## REQUIRED WORK
Wherever a line in the records below contains "grey", copy that line.

═════ EXCERPTED RECORDS

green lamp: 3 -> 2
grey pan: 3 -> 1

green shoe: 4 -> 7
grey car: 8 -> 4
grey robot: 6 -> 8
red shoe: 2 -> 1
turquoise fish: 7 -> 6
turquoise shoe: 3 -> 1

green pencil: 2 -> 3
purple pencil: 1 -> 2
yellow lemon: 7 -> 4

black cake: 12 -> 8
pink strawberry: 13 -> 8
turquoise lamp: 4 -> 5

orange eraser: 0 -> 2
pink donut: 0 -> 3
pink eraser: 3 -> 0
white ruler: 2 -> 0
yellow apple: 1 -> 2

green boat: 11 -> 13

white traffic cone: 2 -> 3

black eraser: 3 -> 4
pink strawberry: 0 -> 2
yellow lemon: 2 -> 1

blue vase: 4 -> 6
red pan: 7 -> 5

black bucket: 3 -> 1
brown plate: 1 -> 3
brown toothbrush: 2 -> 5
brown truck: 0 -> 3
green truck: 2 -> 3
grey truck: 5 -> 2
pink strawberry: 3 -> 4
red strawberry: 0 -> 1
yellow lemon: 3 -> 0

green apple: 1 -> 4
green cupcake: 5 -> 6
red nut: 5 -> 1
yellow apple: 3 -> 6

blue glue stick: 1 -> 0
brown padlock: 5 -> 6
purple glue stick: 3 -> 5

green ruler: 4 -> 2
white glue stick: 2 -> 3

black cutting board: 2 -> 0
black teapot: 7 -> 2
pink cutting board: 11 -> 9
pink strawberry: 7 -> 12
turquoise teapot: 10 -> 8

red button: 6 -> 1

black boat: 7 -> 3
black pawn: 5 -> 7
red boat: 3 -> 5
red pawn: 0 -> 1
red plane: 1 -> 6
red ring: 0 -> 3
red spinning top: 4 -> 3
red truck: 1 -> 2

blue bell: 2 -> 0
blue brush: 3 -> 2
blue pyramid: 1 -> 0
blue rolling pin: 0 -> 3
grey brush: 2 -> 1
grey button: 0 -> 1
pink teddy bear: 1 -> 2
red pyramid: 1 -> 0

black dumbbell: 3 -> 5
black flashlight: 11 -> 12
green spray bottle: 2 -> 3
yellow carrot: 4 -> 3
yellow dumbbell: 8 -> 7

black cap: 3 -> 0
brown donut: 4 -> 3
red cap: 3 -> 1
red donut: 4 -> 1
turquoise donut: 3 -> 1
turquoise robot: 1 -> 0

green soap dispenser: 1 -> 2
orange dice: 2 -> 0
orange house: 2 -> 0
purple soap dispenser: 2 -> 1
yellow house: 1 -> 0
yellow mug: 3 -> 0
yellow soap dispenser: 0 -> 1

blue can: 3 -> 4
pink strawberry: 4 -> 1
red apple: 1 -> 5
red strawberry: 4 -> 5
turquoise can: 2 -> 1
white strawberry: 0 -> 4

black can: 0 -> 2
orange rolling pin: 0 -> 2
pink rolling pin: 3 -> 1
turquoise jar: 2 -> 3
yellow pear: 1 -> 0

══════════

## ANSWER AREA
grey pan: 3 -> 1
grey car: 8 -> 4
grey robot: 6 -> 8
grey truck: 5 -> 2
grey brush: 2 -> 1
grey button: 0 -> 1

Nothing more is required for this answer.